Source material:
▬▬▬
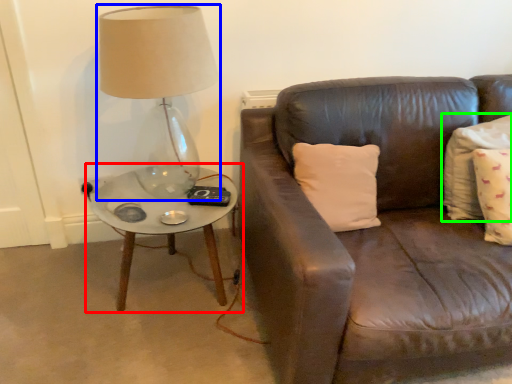
Question: Which object is positioned closest to coffee table (highlighted by a red box)? Select from lamp (highlighted by a blue box) and pillow (highlighted by a green box).

Choices:
 (A) lamp
 (B) pillow

Answer: (A)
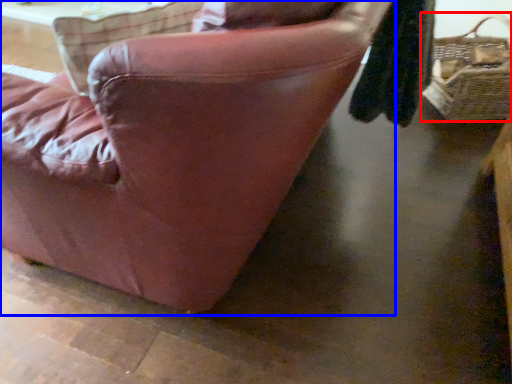
Question: Which object is closer to the camera taking this photo, picnic basket (highlighted by a red box) or chair (highlighted by a blue box)?

Choices:
 (A) picnic basket
 (B) chair

Answer: (B)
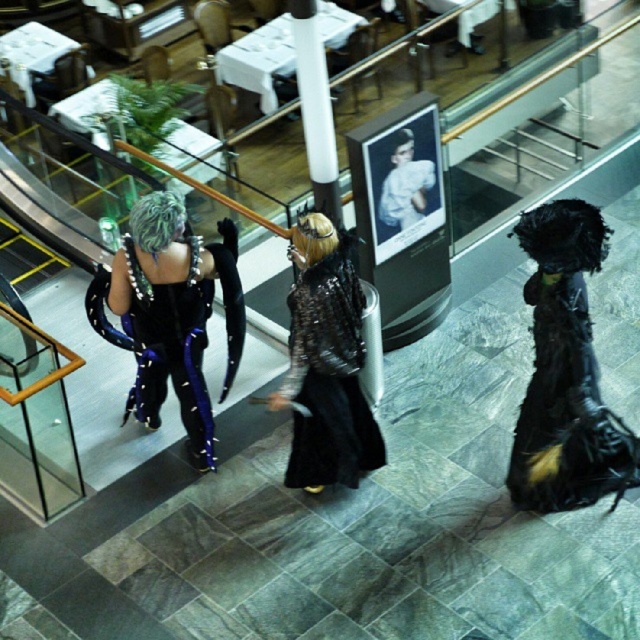
You are a photographer trying to capture a wide shot of the shiny black armor at left and the shiny silver wig at upper left. Which object should you focus on first if you want to ensure both are in frame without moving the camera?

You should focus on the shiny black armor at left first because its width is larger than the shiny silver wig at upper left, so centering it first will allow the smaller wig to fit into the frame more easily.

You are standing at the point labeled point (141, 241) and want to walk towards the point labeled point (300, 445). Given that the path between them is clear, will you be moving forward or backward relative to your current facing direction?

Since point (300, 445) is behind point (141, 241), you would be moving backward relative to your current facing direction.

You are a photographer trying to capture a photo of the shiny black armor at left and the shiny silver armor at center. Which armor should you focus on first if you want to include both in your frame without moving the camera?

You should focus on the shiny silver armor at center first because it is taller than the shiny black armor at left, allowing you to frame it properly while still capturing the shorter armor in the shot.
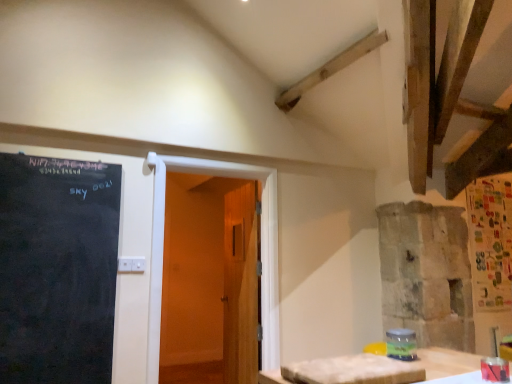
Image resolution: width=512 pixels, height=384 pixels. Identify the location of free spot above blackboard at left (from a real-world perspective). (64, 157).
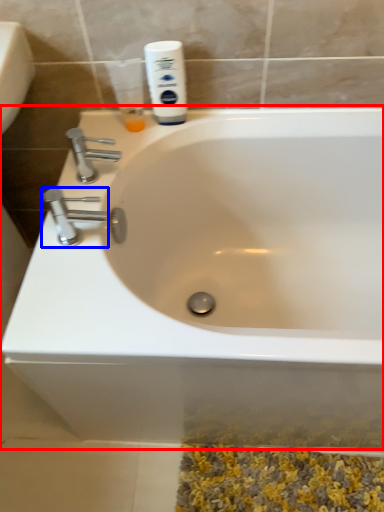
Question: Which of the following is the closest to the observer, bathtub (highlighted by a red box) or tap (highlighted by a blue box)?

Choices:
 (A) bathtub
 (B) tap

Answer: (A)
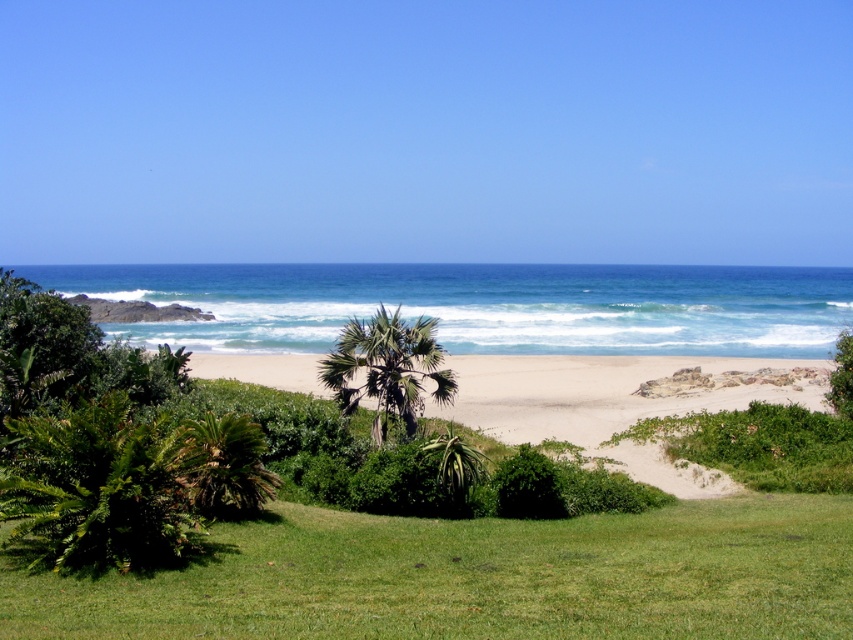
You are standing on the green leafy palm tree at lower left and want to walk straight towards the beige sand at center. In which direction should you go?

The beige sand at center is to the right of green leafy palm tree at lower left, so you should walk to the right to reach it.

You are standing on the beach and want to find the tallest palm tree between the green leafy palm tree at center and the green leafy palm tree at lower left. Which one should you look towards?

The green leafy palm tree at center is much taller than the green leafy palm tree at lower left, so you should look towards the center to find the tallest one.

You are standing on the beige sand at center and want to reach the green leafy palm tree at center. In which direction should you walk to get there?

To reach the green leafy palm tree at center from the beige sand at center, you should walk to the left since the beige sand at center is located to the right of the palm tree.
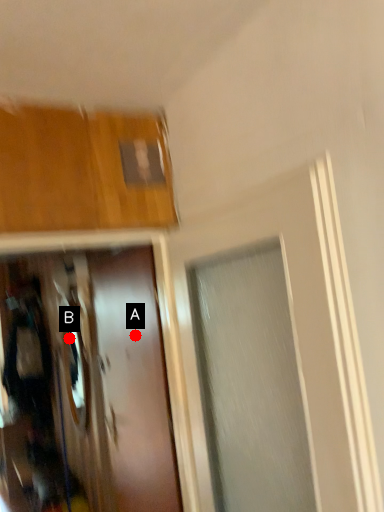
Question: Two points are circled on the image, labeled by A and B beside each circle. Which point is closer to the camera taking this photo?

Choices:
 (A) A is closer
 (B) B is closer

Answer: (A)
▬▬▬
Required action: Reproduce the entire listing above verbatim, leaving out the pictures.

Response to the exercise:
Question: Which object is positioned closest to coffee table (highlighted by a red box)? Select from lamp (highlighted by a blue box) and pillow (highlighted by a green box).

Choices:
 (A) lamp
 (B) pillow

Answer: (A)
Question: Which object is closer to the camera taking this photo, picnic basket (highlighted by a red box) or chair (highlighted by a blue box)?

Choices:
 (A) picnic basket
 (B) chair

Answer: (B)
You are a photographer trying to capture a wide shot of the shiny black armor at left and the shiny silver wig at upper left. Which object should you focus on first if you want to ensure both are in frame without moving the camera?

You should focus on the shiny black armor at left first because its width is larger than the shiny silver wig at upper left, so centering it first will allow the smaller wig to fit into the frame more easily.

You are standing at the point labeled point (141, 241) and want to walk towards the point labeled point (300, 445). Given that the path between them is clear, will you be moving forward or backward relative to your current facing direction?

Since point (300, 445) is behind point (141, 241), you would be moving backward relative to your current facing direction.

You are a photographer trying to capture a photo of the shiny black armor at left and the shiny silver armor at center. Which armor should you focus on first if you want to include both in your frame without moving the camera?

You should focus on the shiny silver armor at center first because it is taller than the shiny black armor at left, allowing you to frame it properly while still capturing the shorter armor in the shot.
Image resolution: width=512 pixels, height=384 pixels. Identify the location of free spot above blackboard at left (from a real-world perspective). (64, 157).
Question: Which of the following is the closest to the observer, bathtub (highlighted by a red box) or tap (highlighted by a blue box)?

Choices:
 (A) bathtub
 (B) tap

Answer: (A)
You are standing on the green leafy palm tree at lower left and want to walk straight towards the beige sand at center. In which direction should you go?

The beige sand at center is to the right of green leafy palm tree at lower left, so you should walk to the right to reach it.

You are standing on the beach and want to find the tallest palm tree between the green leafy palm tree at center and the green leafy palm tree at lower left. Which one should you look towards?

The green leafy palm tree at center is much taller than the green leafy palm tree at lower left, so you should look towards the center to find the tallest one.

You are standing on the beige sand at center and want to reach the green leafy palm tree at center. In which direction should you walk to get there?

To reach the green leafy palm tree at center from the beige sand at center, you should walk to the left since the beige sand at center is located to the right of the palm tree.
Question: Two points are circled on the image, labeled by A and B beside each circle. Which point is closer to the camera taking this photo?

Choices:
 (A) A is closer
 (B) B is closer

Answer: (A)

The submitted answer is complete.